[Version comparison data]

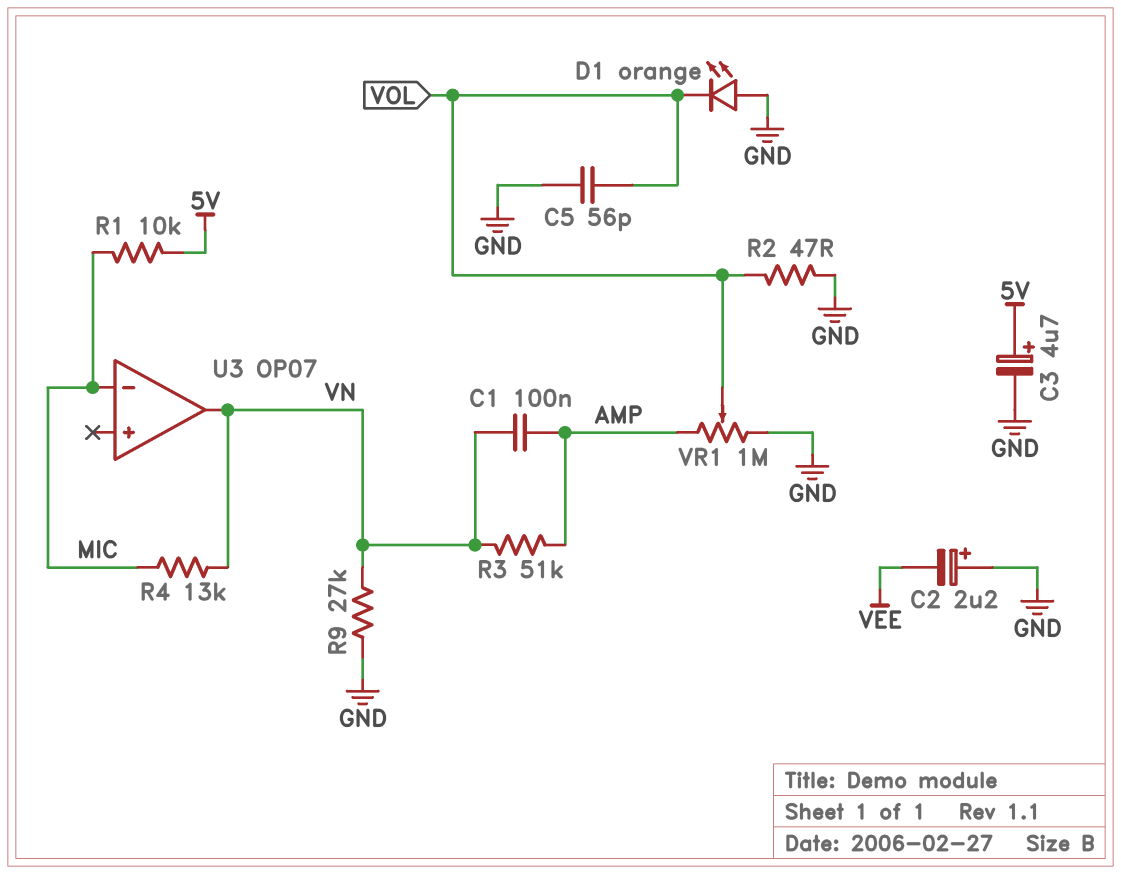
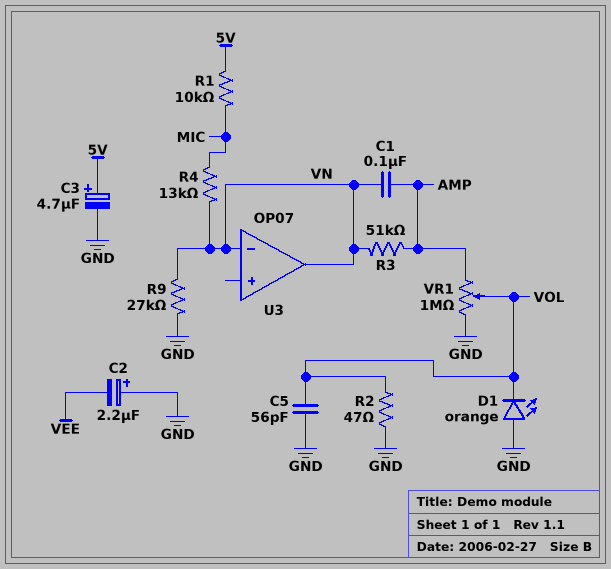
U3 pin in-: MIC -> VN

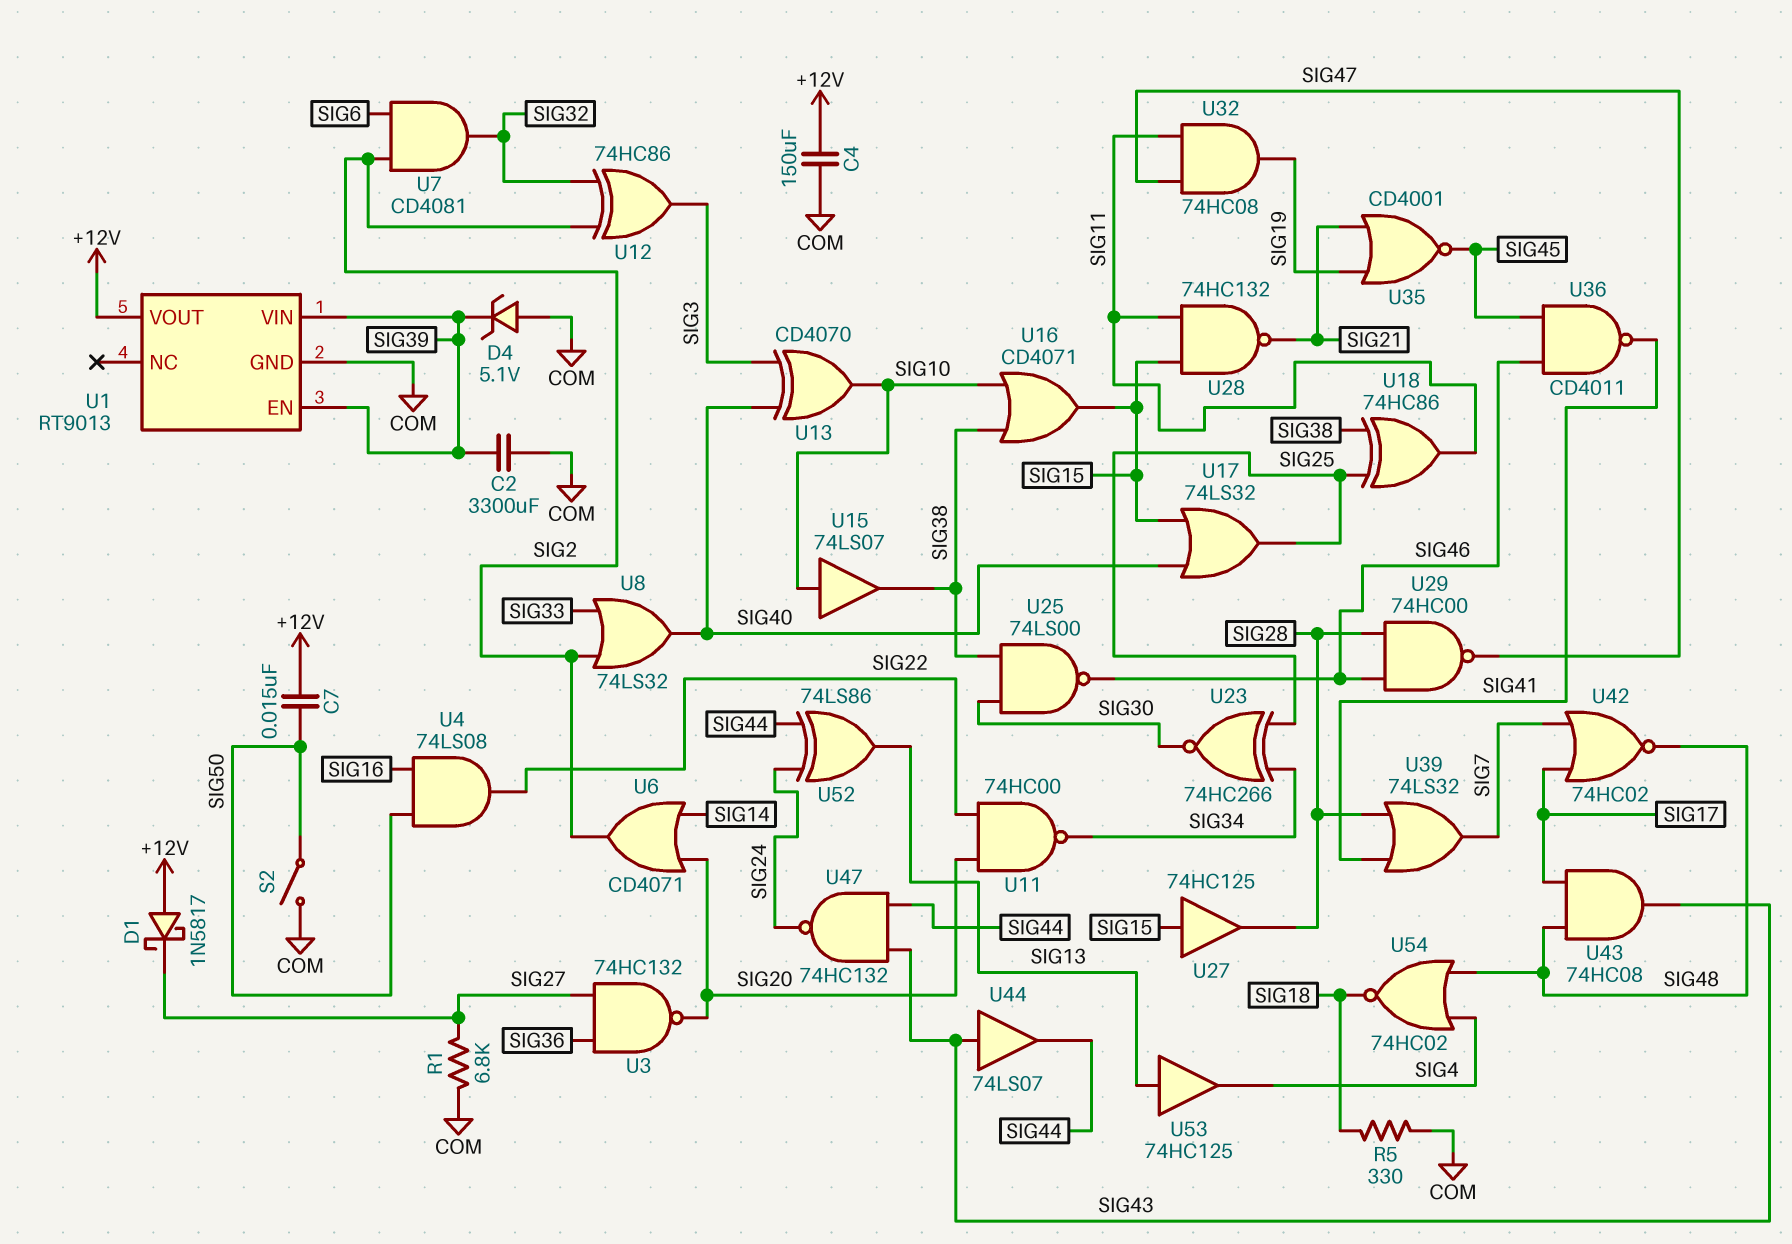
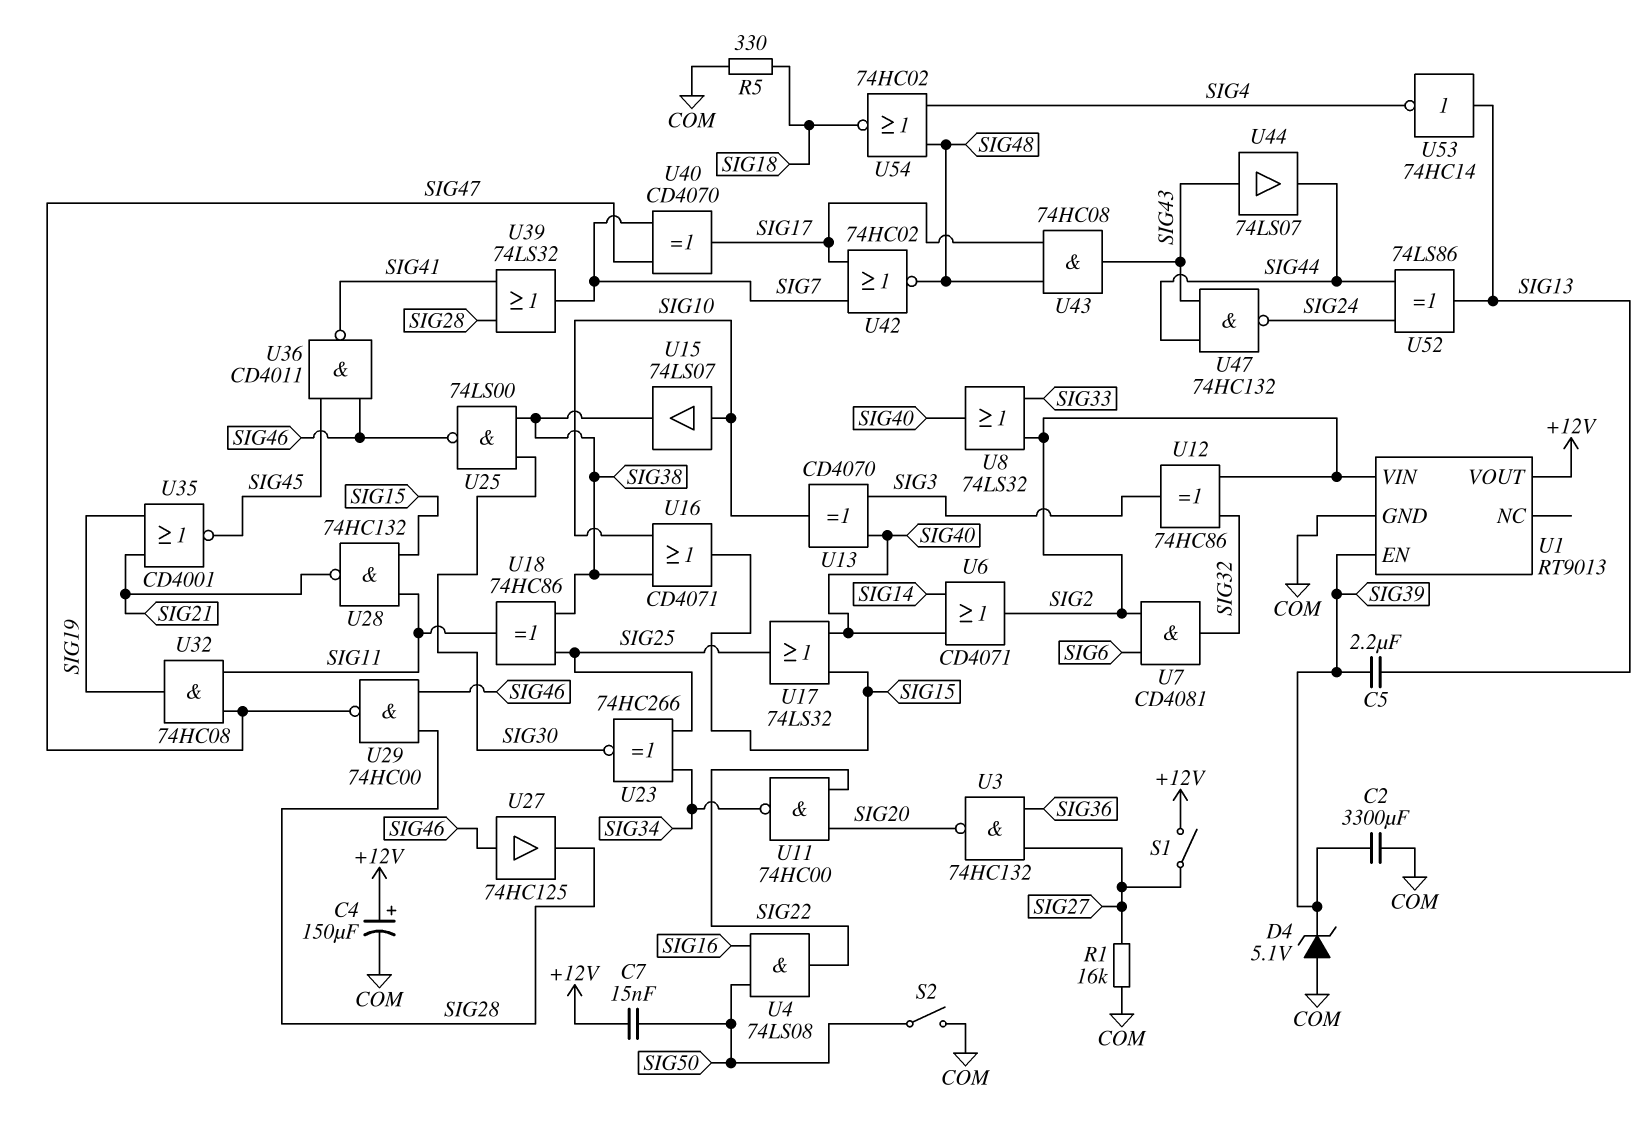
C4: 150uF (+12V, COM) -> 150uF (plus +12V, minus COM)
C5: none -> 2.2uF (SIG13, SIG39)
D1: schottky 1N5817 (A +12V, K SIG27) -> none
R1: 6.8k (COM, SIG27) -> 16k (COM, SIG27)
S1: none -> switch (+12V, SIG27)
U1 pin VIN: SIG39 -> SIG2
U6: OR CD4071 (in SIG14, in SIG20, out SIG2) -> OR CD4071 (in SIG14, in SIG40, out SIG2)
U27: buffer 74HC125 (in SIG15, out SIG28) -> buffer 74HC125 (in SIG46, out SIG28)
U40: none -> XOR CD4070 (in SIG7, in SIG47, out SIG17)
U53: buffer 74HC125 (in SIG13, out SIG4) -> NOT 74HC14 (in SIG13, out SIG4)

> _Exercise aim_
An exact copy of every line above is needed, without the images.

> _Expected answer_
U3 pin in-: MIC -> VN

C4: 150uF (+12V, COM) -> 150uF (plus +12V, minus COM)
C5: none -> 2.2uF (SIG13, SIG39)
D1: schottky 1N5817 (A +12V, K SIG27) -> none
R1: 6.8k (COM, SIG27) -> 16k (COM, SIG27)
S1: none -> switch (+12V, SIG27)
U1 pin VIN: SIG39 -> SIG2
U6: OR CD4071 (in SIG14, in SIG20, out SIG2) -> OR CD4071 (in SIG14, in SIG40, out SIG2)
U27: buffer 74HC125 (in SIG15, out SIG28) -> buffer 74HC125 (in SIG46, out SIG28)
U40: none -> XOR CD4070 (in SIG7, in SIG47, out SIG17)
U53: buffer 74HC125 (in SIG13, out SIG4) -> NOT 74HC14 (in SIG13, out SIG4)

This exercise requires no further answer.